# Task directions
Take from the material every line that contains the word "none".

# Material to process
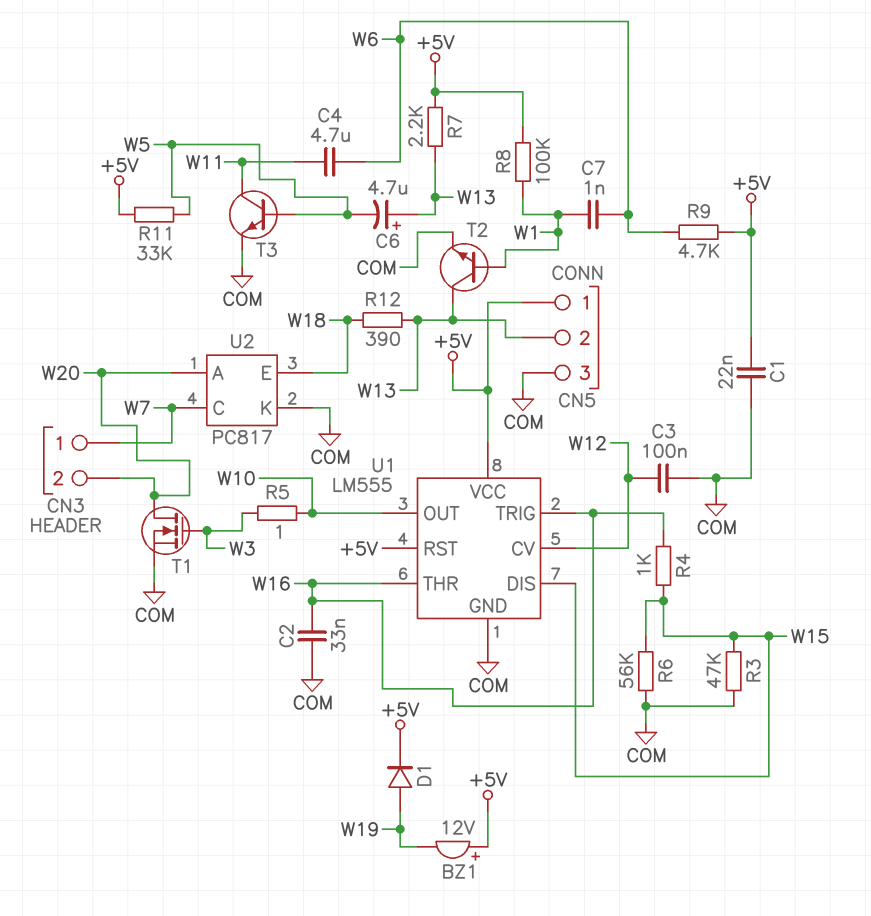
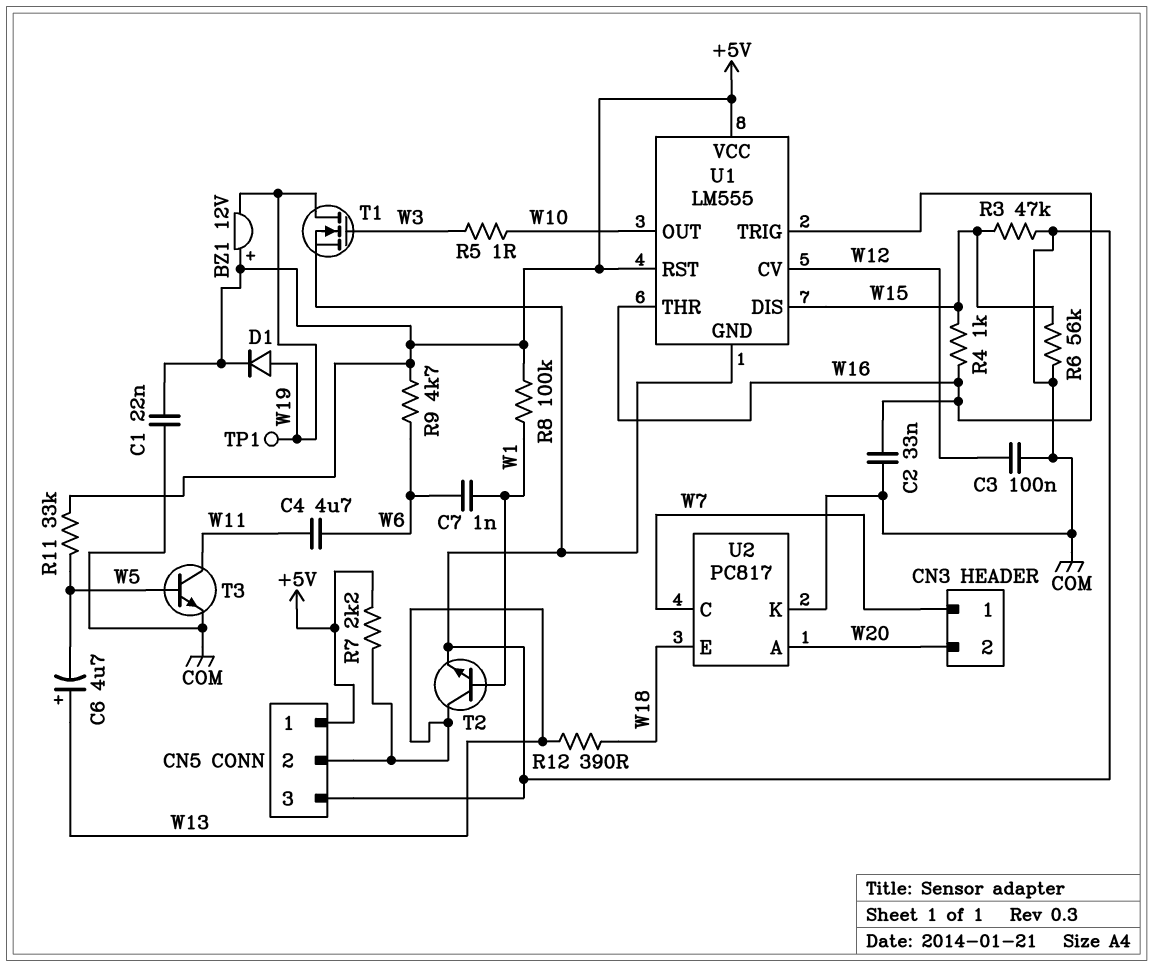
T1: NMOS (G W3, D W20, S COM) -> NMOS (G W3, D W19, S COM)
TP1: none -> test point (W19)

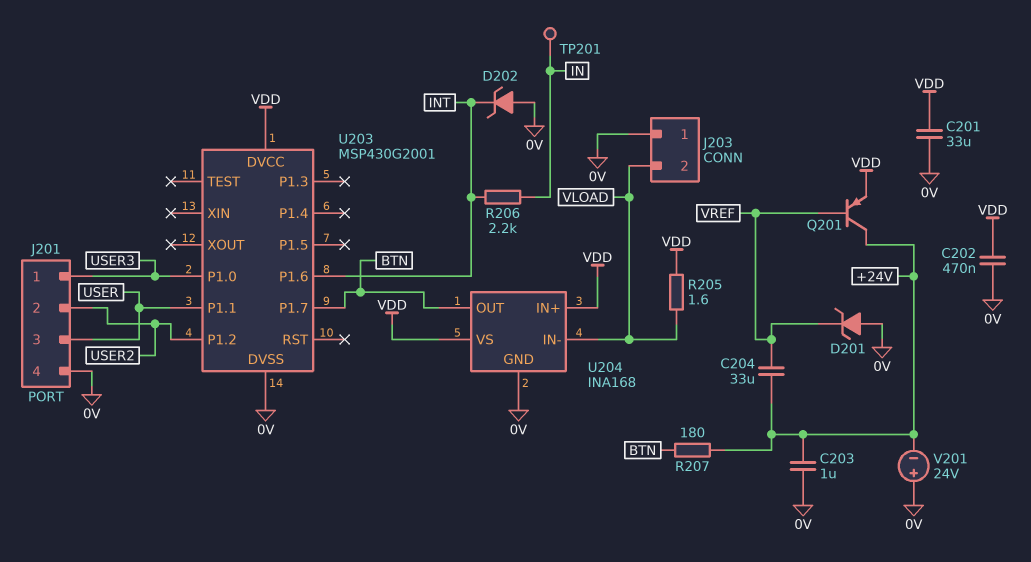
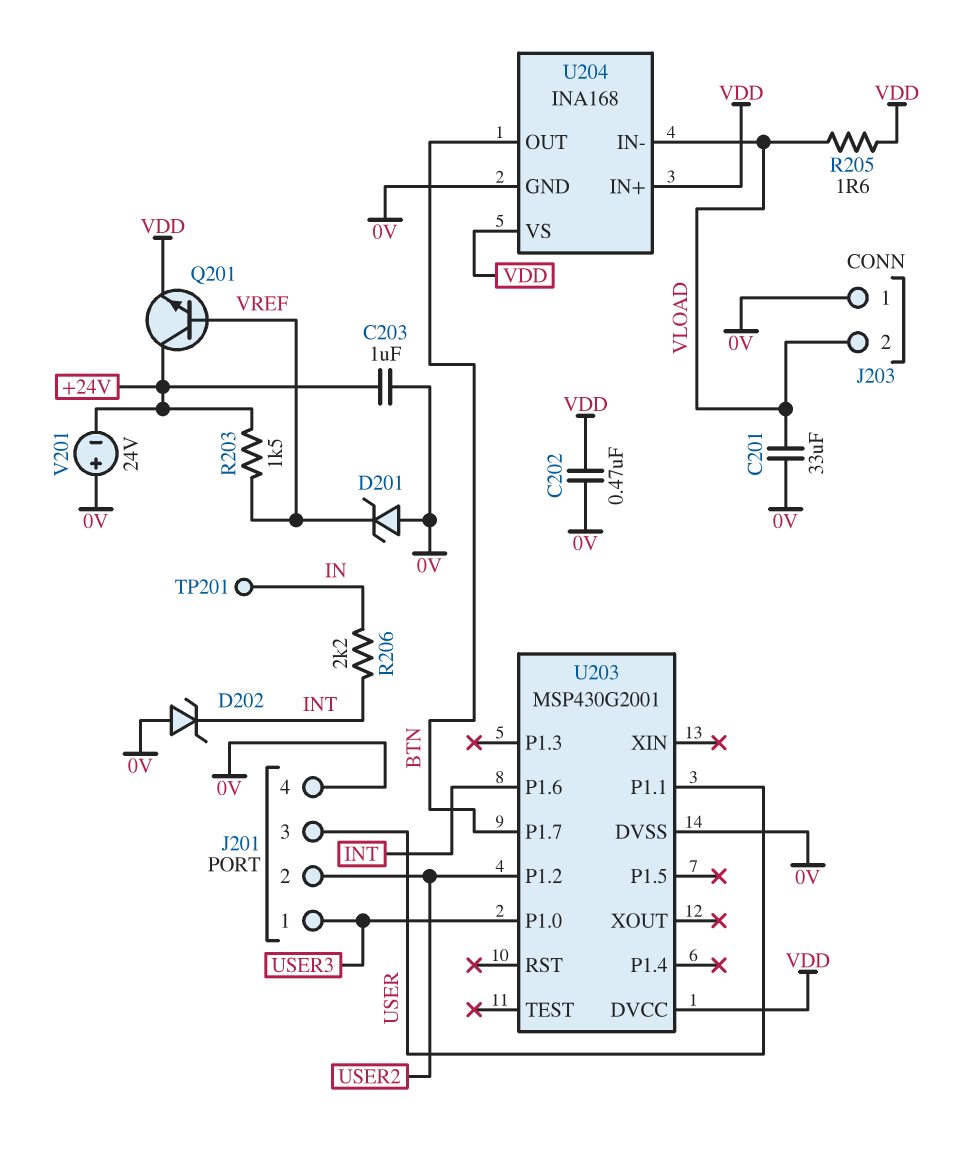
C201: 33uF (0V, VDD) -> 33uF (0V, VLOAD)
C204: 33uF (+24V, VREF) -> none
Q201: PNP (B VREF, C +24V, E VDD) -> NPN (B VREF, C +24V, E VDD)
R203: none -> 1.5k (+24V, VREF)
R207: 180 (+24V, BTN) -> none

# Finished exercise
TP1: none -> test point (W19)
C204: 33uF (+24V, VREF) -> none
R203: none -> 1.5k (+24V, VREF)
R207: 180 (+24V, BTN) -> none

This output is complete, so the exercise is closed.